Your assignment: From the listing below, return each line that includes "resized".

Supplied material:
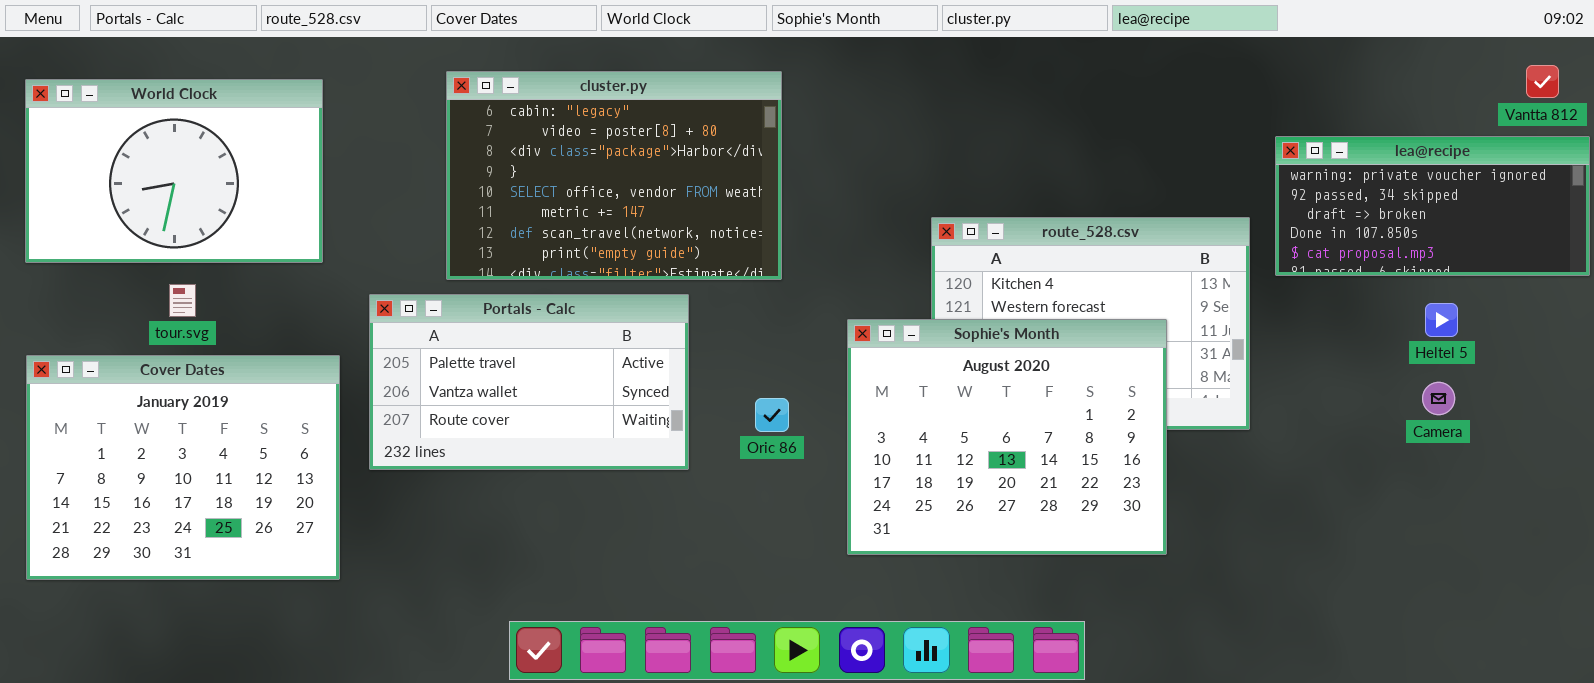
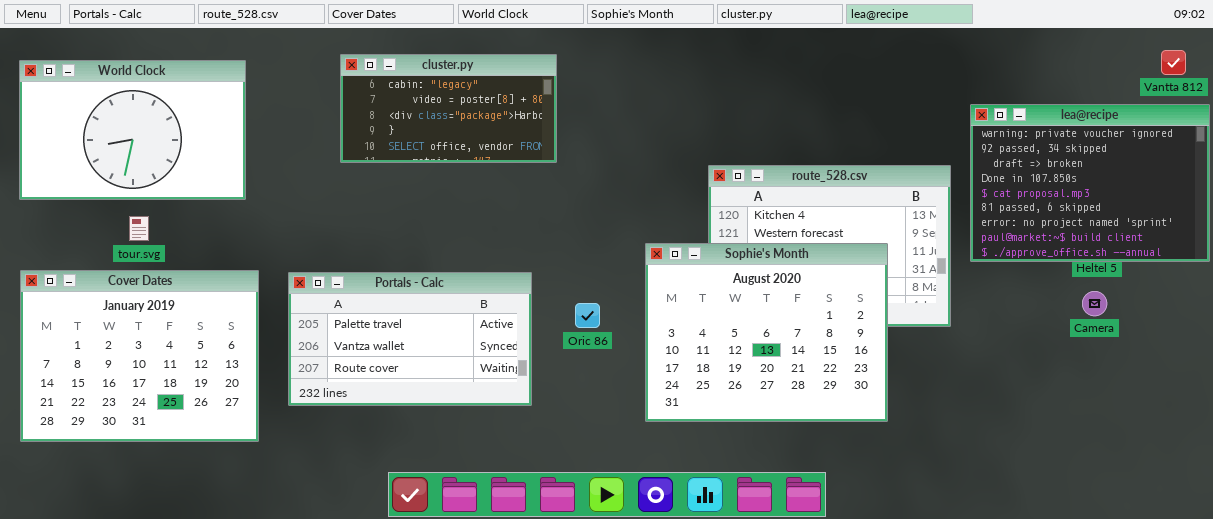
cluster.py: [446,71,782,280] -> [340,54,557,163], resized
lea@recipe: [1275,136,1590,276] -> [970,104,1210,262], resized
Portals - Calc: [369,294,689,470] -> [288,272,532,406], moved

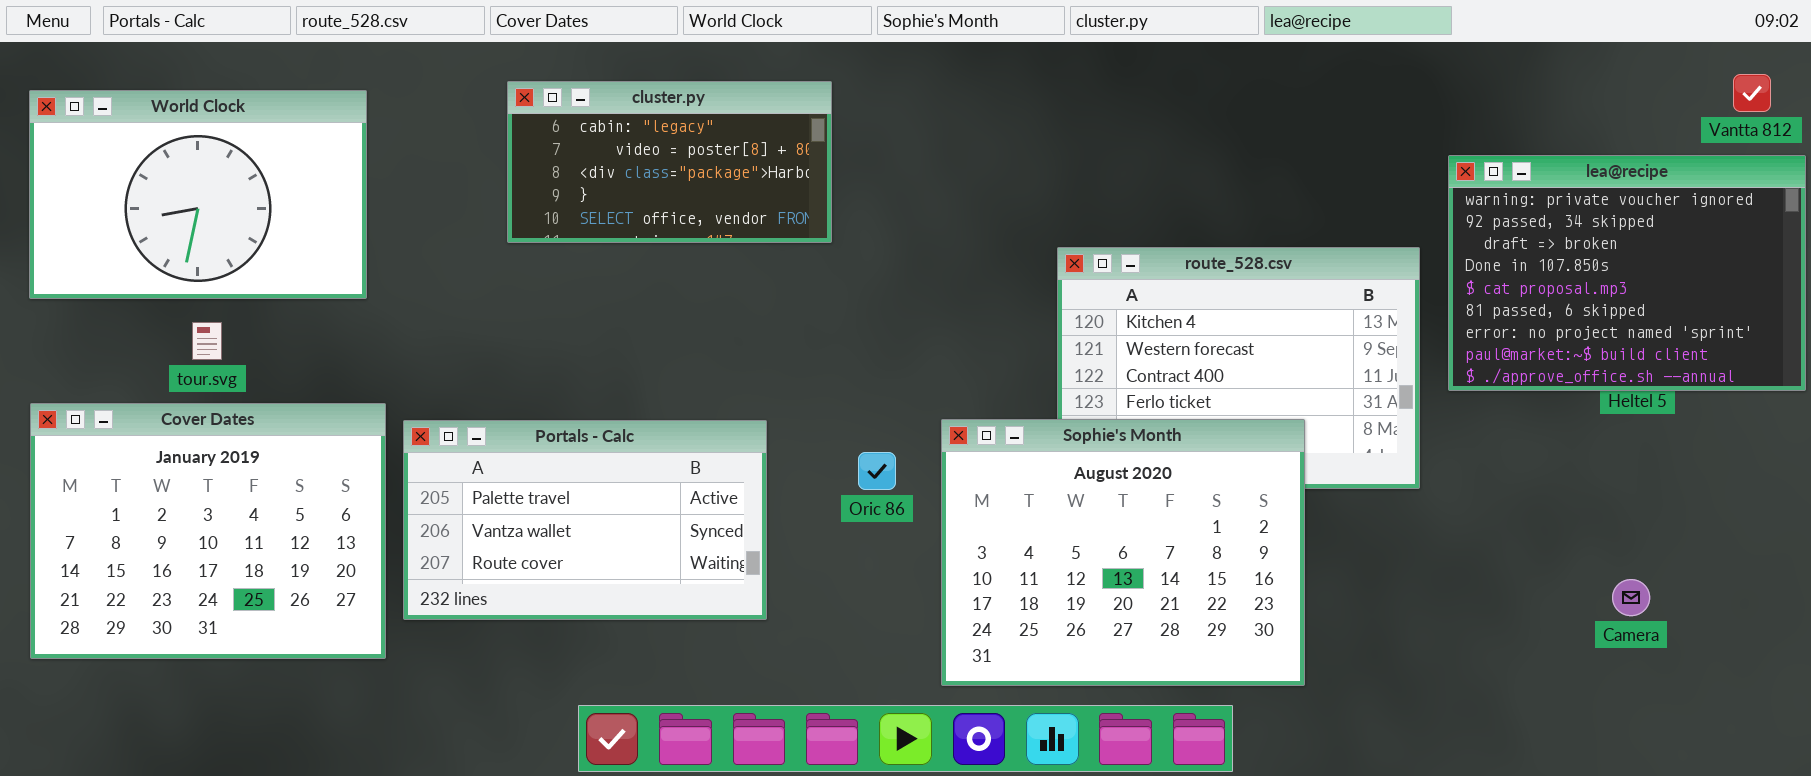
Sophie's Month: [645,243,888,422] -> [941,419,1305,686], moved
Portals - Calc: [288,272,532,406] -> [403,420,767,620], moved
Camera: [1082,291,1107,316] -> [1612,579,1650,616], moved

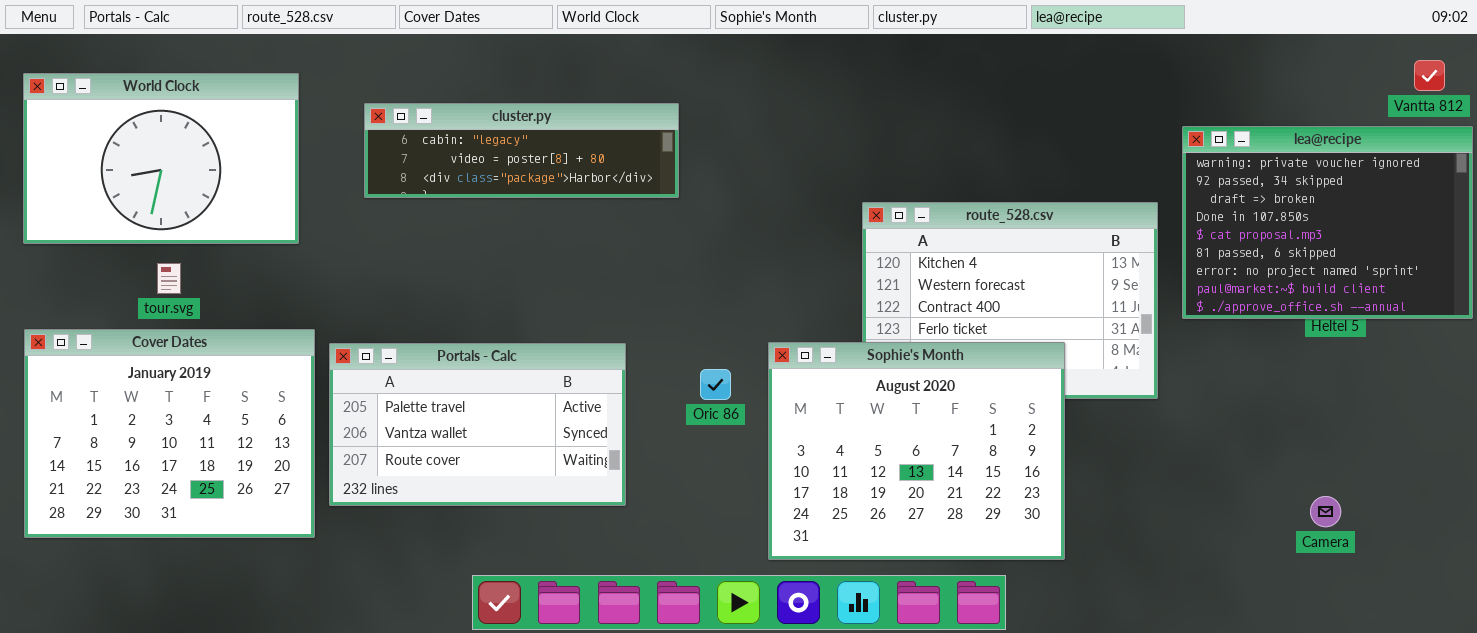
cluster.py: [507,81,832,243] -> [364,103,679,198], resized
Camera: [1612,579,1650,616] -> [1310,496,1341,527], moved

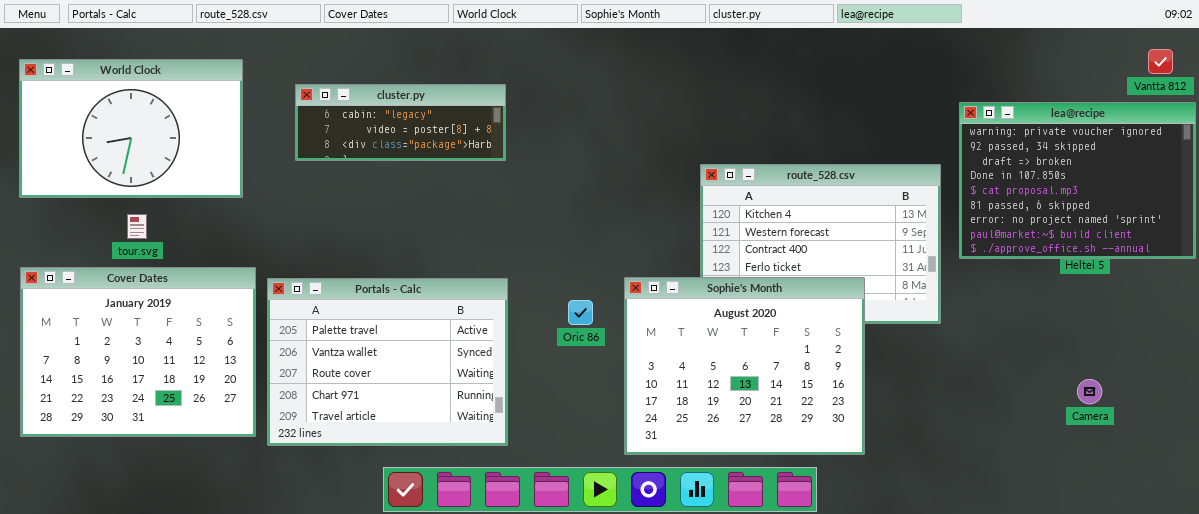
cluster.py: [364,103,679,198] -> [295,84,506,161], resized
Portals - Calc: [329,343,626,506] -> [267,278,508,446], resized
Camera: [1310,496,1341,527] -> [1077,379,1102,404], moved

...

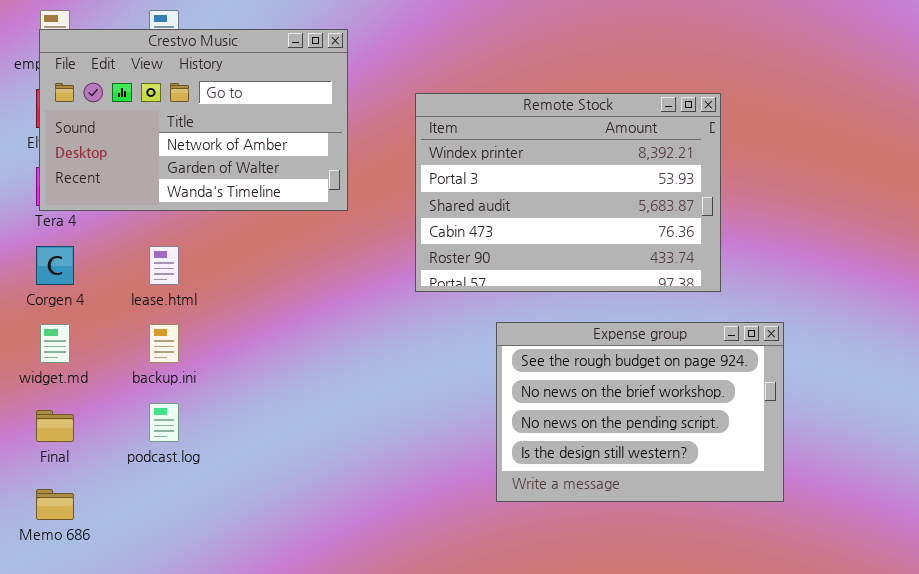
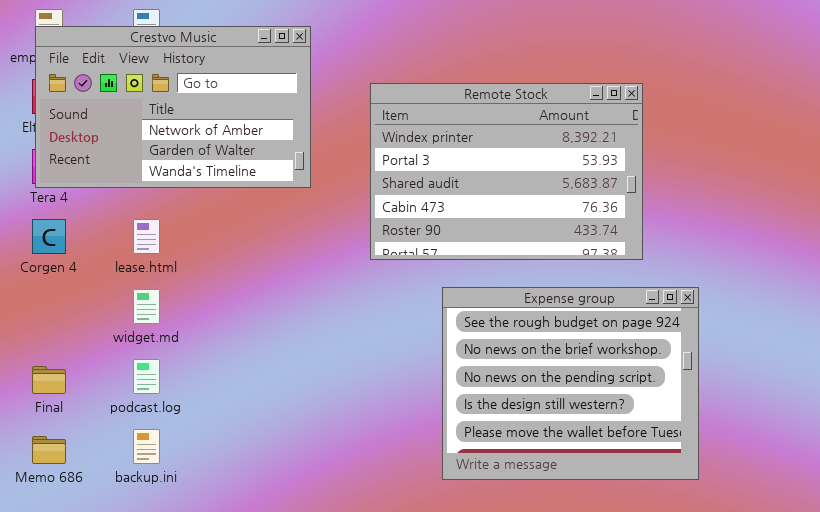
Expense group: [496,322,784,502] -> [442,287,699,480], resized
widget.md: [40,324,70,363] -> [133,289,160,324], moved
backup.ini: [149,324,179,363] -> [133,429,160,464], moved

Response to the task:
cluster.py: [446,71,782,280] -> [340,54,557,163], resized
lea@recipe: [1275,136,1590,276] -> [970,104,1210,262], resized
cluster.py: [507,81,832,243] -> [364,103,679,198], resized
cluster.py: [364,103,679,198] -> [295,84,506,161], resized
Portals - Calc: [329,343,626,506] -> [267,278,508,446], resized
Expense group: [496,322,784,502] -> [442,287,699,480], resized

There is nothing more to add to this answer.